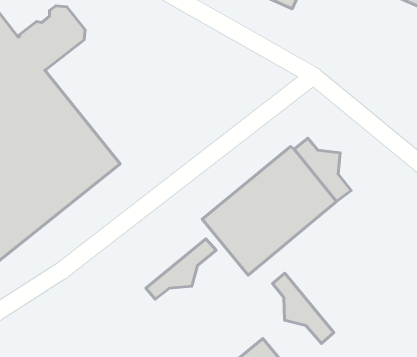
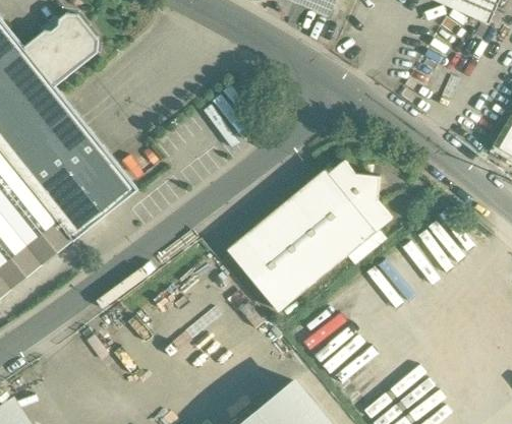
building: [146,239,216,299] -> none
building: [273,273,334,344] -> none

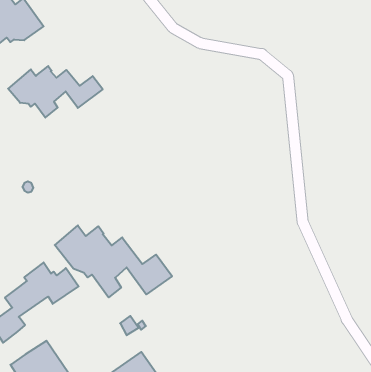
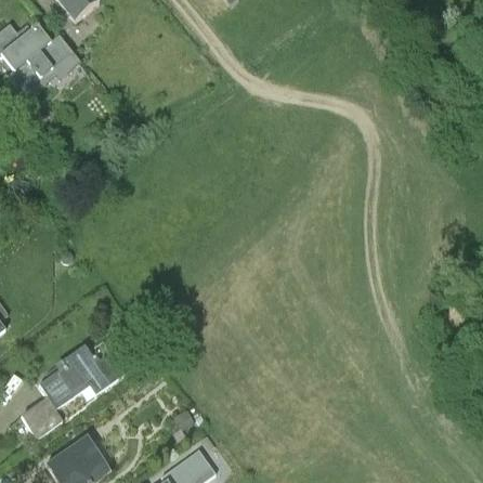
building: [8,66,103,118] -> none
building: [55,225,172,297] -> none

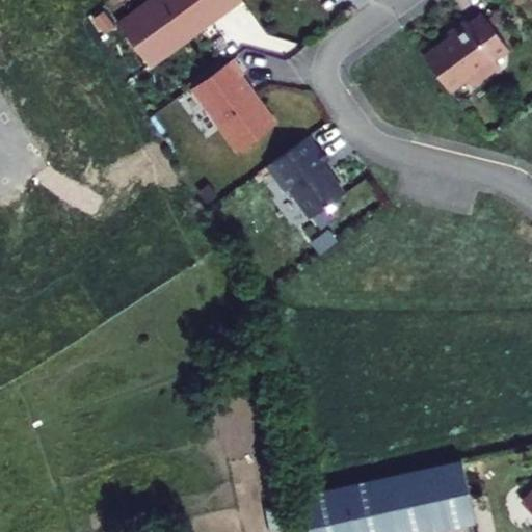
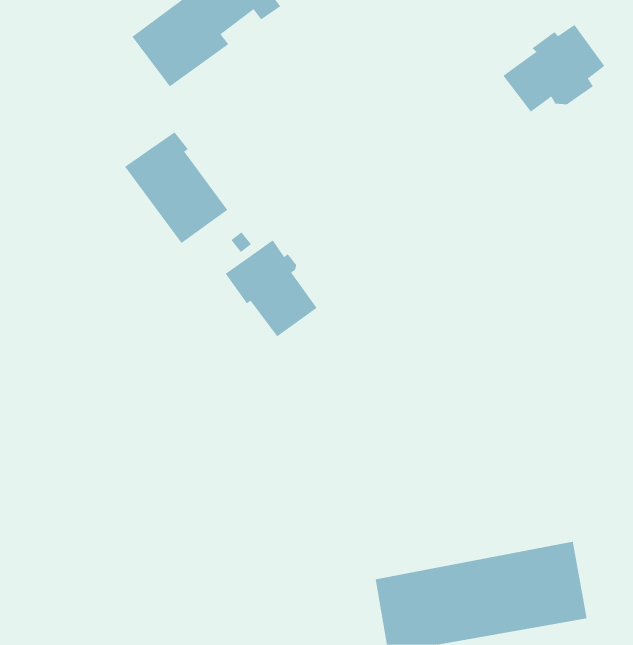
building: [192,64,277,157] -> [124,131,228,244]
building: [268,142,344,222] -> [225,240,317,337]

○ ○ ○ ○ ○

WORK TO BE COMPLETED:
From the line containing "building: [273,273,334,344] -> none" through the end of the entries, quote each line exactly and nothing else, excluding all pictures.

ANSWER TO THE PROBLEM:
building: [273,273,334,344] -> none

building: [8,66,103,118] -> none
building: [55,225,172,297] -> none

building: [192,64,277,157] -> [124,131,228,244]
building: [268,142,344,222] -> [225,240,317,337]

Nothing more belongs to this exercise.